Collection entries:
• • • •
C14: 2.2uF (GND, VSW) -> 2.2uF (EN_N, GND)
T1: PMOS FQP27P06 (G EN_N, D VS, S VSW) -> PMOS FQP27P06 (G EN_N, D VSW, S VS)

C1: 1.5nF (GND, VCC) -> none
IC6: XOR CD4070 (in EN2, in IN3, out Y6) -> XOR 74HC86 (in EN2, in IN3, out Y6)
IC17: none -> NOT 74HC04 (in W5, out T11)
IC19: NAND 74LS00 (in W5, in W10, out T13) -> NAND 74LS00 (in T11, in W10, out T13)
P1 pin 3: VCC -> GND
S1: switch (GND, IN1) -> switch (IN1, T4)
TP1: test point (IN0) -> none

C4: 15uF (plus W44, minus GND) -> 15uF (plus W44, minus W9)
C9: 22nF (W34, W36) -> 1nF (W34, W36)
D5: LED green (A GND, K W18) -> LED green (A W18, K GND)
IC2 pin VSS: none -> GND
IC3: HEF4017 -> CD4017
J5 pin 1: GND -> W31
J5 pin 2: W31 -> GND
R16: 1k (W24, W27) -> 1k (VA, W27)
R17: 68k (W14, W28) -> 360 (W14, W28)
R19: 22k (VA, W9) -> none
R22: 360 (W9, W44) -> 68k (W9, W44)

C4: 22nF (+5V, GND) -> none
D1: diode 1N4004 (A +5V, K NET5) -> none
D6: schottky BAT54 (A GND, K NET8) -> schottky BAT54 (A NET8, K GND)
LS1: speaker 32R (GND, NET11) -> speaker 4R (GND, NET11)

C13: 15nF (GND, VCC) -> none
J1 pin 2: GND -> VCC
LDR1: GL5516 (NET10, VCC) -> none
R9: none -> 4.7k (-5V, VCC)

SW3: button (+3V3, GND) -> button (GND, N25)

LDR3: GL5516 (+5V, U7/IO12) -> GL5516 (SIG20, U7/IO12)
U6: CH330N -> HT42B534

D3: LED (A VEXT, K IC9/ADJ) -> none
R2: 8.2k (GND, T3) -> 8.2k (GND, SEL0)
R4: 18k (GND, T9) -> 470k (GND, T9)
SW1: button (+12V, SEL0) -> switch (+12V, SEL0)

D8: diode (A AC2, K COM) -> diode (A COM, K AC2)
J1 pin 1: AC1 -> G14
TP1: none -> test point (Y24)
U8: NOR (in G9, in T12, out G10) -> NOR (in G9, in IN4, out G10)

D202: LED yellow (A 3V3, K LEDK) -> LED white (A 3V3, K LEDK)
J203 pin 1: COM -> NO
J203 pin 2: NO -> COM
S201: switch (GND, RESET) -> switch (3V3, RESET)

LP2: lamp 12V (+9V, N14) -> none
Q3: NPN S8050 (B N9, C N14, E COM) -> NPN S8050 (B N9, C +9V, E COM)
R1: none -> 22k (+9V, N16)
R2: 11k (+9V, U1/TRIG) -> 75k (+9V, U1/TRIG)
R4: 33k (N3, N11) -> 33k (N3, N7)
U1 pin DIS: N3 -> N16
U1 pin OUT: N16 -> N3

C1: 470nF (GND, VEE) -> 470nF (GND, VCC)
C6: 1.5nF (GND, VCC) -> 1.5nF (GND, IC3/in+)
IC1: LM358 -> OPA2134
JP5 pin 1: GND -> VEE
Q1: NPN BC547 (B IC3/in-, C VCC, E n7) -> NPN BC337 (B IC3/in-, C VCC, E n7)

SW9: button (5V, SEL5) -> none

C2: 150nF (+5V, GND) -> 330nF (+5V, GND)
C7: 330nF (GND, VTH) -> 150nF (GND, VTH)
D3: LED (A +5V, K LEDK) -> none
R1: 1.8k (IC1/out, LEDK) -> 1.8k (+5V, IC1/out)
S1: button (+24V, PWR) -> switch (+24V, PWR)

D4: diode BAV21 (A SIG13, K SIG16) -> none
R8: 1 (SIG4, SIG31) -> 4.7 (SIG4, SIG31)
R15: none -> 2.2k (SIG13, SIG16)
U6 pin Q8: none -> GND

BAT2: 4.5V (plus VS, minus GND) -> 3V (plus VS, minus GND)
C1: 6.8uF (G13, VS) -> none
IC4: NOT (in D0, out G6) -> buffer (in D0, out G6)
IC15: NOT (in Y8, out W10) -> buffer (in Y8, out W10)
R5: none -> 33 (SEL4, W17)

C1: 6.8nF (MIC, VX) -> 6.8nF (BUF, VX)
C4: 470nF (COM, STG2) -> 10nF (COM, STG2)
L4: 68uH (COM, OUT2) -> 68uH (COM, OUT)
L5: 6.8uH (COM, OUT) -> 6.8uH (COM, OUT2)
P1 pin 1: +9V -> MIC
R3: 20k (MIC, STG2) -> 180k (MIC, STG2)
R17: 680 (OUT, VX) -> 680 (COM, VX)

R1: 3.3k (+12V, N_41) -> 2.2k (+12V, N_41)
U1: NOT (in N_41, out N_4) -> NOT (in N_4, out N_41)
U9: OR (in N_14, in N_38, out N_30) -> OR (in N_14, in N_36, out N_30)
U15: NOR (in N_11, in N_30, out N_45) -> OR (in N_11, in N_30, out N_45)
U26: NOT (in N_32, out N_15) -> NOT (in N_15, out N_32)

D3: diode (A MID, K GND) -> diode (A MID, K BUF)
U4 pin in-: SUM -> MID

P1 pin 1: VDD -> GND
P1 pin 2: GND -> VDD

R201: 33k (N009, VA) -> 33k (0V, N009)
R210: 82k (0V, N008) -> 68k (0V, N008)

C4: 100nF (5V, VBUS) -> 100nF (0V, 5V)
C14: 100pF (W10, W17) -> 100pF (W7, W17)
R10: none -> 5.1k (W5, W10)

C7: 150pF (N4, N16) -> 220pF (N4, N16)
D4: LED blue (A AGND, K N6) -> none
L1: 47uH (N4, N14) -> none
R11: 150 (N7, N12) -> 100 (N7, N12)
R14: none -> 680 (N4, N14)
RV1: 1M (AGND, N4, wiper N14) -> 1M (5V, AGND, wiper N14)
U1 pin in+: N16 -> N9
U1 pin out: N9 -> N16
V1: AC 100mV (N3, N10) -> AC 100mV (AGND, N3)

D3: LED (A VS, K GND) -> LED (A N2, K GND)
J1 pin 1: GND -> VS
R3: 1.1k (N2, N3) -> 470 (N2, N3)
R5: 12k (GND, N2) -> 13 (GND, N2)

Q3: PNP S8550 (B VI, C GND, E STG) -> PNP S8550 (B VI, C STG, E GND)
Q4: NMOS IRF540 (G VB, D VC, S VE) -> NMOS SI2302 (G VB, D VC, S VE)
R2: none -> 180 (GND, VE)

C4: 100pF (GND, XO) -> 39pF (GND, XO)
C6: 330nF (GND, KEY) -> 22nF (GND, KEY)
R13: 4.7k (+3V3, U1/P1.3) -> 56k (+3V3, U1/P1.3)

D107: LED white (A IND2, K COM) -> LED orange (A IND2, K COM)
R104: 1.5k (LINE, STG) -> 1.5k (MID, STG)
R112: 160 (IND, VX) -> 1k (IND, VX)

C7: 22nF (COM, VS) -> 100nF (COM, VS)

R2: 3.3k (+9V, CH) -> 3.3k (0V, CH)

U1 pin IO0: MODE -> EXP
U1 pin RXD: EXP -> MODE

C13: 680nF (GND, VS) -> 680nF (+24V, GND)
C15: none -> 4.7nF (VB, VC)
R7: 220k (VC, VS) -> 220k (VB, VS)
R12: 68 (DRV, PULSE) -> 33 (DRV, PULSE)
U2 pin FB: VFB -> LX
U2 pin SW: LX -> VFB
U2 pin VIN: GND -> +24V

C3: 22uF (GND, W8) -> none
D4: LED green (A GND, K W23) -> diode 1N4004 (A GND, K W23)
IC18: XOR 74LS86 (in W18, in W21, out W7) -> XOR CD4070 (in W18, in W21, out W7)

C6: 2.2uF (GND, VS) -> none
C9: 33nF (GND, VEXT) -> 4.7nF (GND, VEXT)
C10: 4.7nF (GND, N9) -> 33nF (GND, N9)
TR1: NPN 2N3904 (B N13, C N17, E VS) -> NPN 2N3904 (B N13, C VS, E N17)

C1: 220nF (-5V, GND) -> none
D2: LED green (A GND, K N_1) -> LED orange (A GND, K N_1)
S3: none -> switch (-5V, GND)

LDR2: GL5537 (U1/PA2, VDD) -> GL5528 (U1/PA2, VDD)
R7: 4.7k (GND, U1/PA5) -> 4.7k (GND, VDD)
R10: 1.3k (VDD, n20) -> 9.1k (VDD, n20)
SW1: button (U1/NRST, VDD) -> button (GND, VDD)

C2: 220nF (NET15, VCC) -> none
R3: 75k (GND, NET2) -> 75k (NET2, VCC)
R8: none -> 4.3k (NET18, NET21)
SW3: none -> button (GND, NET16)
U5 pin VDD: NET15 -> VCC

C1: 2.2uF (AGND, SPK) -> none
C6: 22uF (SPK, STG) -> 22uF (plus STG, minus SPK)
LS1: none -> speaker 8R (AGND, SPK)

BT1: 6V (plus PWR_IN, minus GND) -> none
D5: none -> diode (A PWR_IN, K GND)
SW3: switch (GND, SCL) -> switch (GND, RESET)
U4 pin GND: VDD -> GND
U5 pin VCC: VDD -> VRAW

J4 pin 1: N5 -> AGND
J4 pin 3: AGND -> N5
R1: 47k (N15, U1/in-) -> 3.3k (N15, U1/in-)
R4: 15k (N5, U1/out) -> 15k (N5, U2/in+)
• • • •
Say how many lines in the records contain the string "white", and say nothing else.

### [FINISHED EXERCISE]
2